■ Work to be completed: List each line below that contains the string "mute", matching case exactly.

=======

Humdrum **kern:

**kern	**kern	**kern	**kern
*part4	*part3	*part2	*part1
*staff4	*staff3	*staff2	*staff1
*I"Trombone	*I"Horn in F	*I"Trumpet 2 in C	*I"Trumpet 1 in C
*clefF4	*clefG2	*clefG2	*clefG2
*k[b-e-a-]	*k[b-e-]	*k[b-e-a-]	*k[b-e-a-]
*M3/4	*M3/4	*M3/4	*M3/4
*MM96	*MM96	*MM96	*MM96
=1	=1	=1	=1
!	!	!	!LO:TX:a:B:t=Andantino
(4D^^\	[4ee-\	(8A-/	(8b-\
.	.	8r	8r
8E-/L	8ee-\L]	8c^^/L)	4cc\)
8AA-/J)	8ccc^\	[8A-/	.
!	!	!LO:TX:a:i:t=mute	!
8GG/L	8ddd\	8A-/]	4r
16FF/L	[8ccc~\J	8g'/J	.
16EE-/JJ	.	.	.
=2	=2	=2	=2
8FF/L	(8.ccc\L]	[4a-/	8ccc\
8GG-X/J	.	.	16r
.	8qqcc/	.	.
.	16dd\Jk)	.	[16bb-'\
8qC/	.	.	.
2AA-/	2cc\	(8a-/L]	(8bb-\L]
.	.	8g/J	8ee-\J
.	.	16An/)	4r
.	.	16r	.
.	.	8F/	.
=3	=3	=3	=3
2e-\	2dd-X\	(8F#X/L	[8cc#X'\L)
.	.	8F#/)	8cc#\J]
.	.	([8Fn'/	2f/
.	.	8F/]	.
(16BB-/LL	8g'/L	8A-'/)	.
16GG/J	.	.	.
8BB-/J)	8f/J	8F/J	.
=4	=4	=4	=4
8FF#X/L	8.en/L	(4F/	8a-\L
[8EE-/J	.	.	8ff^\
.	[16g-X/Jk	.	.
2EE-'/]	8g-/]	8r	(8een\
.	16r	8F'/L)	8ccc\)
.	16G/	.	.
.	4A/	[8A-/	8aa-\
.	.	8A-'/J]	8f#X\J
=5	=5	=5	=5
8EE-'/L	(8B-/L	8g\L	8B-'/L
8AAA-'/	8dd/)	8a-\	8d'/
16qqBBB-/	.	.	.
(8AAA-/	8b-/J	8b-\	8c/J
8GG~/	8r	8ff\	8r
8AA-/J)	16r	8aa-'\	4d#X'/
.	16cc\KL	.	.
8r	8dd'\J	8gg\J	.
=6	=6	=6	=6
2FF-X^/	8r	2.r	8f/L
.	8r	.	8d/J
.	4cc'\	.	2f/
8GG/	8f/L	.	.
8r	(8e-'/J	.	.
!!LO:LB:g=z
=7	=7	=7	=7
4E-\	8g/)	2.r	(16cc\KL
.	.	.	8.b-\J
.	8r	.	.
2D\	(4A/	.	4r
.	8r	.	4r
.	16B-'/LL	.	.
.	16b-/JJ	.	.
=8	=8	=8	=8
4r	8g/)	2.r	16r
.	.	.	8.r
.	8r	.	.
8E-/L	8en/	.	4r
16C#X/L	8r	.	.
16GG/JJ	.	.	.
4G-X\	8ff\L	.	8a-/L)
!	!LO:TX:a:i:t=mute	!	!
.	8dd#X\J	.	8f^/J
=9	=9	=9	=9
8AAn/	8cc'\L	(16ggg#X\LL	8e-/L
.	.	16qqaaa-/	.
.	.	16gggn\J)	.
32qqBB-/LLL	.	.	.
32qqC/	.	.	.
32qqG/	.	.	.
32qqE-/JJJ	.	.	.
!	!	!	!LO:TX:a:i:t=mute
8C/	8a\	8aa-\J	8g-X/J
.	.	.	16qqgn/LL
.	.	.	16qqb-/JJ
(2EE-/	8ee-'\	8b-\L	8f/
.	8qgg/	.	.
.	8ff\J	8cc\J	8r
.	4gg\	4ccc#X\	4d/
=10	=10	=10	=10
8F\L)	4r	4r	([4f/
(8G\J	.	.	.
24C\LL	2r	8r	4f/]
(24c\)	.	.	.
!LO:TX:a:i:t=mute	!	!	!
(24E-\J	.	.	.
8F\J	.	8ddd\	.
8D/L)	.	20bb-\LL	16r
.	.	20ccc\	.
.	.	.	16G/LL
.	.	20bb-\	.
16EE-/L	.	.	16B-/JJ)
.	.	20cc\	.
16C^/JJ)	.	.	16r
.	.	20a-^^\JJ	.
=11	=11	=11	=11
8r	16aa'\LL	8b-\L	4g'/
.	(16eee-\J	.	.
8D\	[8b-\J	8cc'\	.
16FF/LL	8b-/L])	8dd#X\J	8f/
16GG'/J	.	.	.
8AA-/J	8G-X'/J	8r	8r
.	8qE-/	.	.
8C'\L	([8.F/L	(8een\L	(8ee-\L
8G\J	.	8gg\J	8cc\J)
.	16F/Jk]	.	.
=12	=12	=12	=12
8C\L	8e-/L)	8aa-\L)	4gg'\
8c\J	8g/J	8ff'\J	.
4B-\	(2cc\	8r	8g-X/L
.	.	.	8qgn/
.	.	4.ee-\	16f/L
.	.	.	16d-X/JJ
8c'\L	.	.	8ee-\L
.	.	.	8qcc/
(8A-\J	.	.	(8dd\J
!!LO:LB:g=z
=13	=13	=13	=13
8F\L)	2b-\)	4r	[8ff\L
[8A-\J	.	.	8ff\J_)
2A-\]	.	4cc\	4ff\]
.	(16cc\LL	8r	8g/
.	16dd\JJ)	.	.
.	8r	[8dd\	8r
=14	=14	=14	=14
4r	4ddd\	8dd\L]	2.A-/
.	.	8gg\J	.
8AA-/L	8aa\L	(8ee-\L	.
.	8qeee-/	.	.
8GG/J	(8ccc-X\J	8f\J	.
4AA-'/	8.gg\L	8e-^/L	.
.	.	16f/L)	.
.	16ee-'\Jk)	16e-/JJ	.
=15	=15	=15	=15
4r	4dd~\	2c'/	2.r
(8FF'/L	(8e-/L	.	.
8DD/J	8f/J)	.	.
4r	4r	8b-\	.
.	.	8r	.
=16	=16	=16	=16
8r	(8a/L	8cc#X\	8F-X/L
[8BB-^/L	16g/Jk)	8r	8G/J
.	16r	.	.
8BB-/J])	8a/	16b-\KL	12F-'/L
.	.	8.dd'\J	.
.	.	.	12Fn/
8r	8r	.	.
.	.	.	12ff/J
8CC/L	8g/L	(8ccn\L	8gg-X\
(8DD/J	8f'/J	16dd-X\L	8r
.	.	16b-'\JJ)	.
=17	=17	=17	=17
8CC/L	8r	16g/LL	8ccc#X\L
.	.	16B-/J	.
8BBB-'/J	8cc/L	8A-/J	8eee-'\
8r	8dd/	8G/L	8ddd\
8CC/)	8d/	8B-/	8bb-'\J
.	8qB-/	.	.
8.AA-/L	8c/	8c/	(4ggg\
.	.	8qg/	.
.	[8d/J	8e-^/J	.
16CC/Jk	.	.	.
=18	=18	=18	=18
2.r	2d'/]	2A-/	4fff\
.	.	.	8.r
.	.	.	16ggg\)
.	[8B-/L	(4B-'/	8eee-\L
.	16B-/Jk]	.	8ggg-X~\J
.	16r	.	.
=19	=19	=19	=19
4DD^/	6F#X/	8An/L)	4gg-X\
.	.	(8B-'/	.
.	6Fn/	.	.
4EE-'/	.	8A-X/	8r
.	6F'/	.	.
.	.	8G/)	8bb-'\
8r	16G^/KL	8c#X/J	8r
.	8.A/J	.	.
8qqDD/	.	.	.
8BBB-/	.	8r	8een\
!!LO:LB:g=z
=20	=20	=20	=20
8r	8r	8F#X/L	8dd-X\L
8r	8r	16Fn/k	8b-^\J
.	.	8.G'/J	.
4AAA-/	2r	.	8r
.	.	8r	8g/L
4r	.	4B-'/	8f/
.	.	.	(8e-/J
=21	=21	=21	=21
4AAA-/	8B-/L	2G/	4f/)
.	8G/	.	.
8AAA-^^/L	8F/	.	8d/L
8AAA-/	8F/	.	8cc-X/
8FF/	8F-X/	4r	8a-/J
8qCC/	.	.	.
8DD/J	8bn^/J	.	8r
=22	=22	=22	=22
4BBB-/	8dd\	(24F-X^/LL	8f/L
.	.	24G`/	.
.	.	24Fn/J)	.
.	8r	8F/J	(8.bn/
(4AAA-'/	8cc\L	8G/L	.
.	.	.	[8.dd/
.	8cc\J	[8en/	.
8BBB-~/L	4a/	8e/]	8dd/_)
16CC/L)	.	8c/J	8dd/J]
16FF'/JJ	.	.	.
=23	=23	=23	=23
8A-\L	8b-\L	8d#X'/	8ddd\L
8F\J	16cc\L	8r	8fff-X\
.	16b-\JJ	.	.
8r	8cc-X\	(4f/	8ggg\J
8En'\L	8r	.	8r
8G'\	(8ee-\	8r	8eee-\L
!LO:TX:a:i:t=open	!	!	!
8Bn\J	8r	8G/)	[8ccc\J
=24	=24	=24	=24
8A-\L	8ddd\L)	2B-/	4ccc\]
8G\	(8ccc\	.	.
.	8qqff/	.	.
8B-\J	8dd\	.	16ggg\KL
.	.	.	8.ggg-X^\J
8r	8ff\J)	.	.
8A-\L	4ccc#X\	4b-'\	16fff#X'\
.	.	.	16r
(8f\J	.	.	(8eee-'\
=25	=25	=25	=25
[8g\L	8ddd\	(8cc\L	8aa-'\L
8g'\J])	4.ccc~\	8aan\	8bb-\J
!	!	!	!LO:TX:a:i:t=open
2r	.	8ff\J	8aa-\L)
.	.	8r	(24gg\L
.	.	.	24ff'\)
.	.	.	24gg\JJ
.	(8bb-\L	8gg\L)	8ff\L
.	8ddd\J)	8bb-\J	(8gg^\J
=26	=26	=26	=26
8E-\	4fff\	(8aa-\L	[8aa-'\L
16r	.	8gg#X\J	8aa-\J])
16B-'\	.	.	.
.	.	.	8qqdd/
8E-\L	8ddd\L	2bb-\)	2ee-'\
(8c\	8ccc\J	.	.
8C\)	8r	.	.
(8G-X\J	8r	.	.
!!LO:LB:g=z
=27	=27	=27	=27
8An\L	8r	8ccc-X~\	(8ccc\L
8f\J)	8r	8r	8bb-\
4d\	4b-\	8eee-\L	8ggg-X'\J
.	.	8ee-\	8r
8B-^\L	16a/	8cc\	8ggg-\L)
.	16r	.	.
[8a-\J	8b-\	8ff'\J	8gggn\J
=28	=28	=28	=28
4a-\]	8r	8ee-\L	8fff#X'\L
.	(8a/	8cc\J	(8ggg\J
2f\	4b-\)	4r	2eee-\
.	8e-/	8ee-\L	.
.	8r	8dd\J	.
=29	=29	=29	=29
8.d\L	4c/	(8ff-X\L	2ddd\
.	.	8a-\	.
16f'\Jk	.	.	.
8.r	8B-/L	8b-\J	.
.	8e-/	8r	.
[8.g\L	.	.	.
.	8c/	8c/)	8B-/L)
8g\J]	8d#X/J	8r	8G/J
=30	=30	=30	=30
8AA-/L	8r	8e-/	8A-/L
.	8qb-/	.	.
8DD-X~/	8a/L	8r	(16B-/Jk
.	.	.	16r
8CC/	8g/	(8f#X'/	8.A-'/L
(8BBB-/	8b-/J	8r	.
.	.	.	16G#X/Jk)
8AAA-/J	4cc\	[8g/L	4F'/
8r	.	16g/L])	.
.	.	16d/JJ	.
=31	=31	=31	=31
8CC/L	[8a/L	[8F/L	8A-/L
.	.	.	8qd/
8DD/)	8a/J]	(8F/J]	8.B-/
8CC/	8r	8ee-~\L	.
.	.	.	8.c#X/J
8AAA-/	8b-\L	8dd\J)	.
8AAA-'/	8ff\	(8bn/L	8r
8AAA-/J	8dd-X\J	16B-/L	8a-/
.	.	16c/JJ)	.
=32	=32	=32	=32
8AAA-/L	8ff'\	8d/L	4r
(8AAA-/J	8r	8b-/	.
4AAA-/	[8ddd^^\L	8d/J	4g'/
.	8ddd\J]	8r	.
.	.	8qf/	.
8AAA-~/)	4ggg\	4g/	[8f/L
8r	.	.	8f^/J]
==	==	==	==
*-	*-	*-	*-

=======

■ Written answer:
!	!	!LO:TX:a:i:t=mute	!
!	!LO:TX:a:i:t=mute	!	!
!	!	!	!LO:TX:a:i:t=mute
!LO:TX:a:i:t=mute	!	!	!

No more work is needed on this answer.